> **DATA EXTRACTS**:
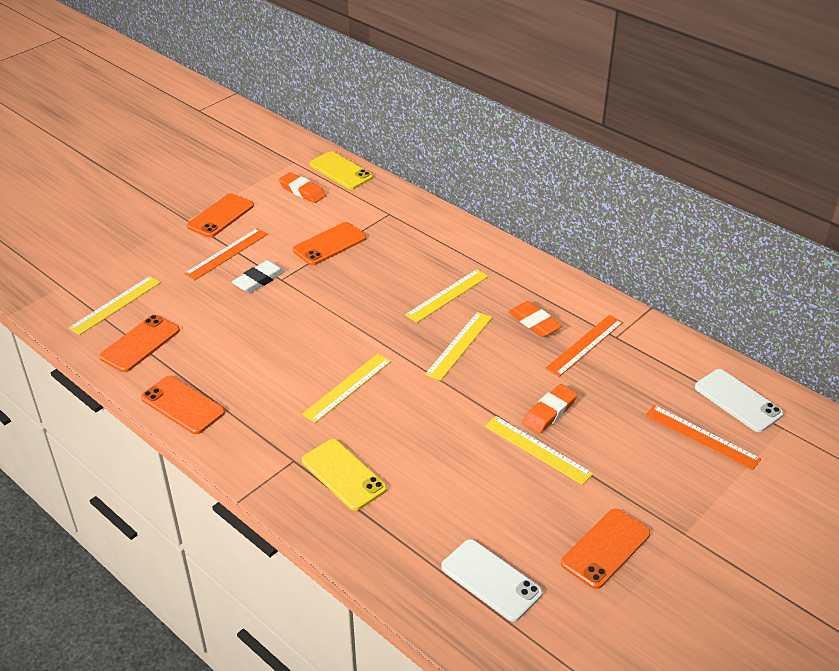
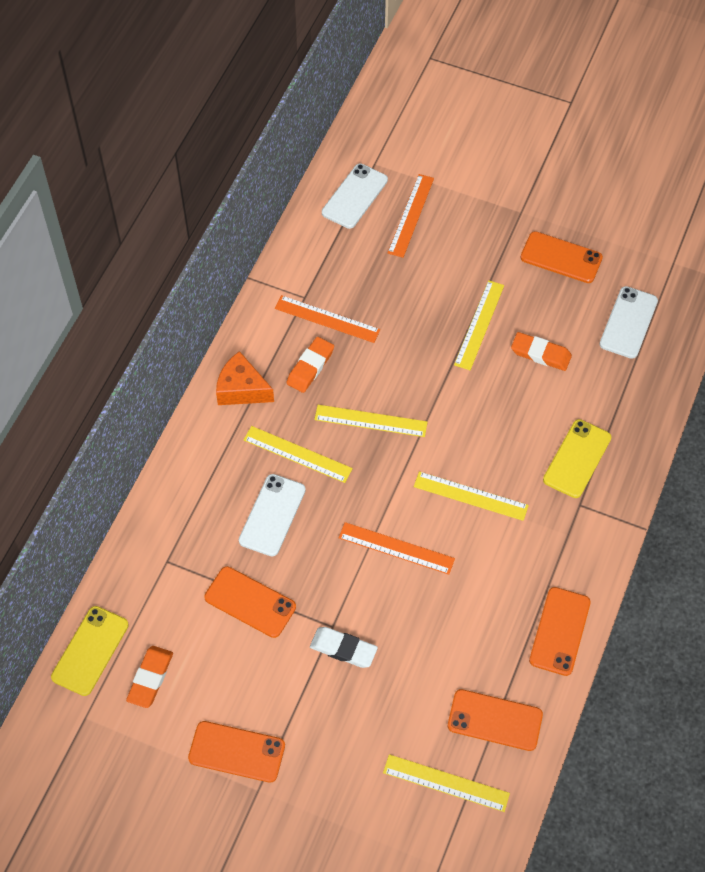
camera: 110 degrees left, 20 degrees up
(227, 254) = (309, 707): orange ruler -> orange ruler (396, 548)
(397, 270) = (272, 515): none -> white phone
(528, 279) = (242, 389): none -> orange cheese
(549, 412) = (430, 326): orange eraser -> orange eraser (540, 354)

> **WHAT IS REQUIRED**: Only an exact, picture-free copy of the entries counts as the answer.

> **RESPONSE AREA**:
camera: 110 degrees left, 20 degrees up
(227, 254) = (309, 707): orange ruler -> orange ruler (396, 548)
(397, 270) = (272, 515): none -> white phone
(528, 279) = (242, 389): none -> orange cheese
(549, 412) = (430, 326): orange eraser -> orange eraser (540, 354)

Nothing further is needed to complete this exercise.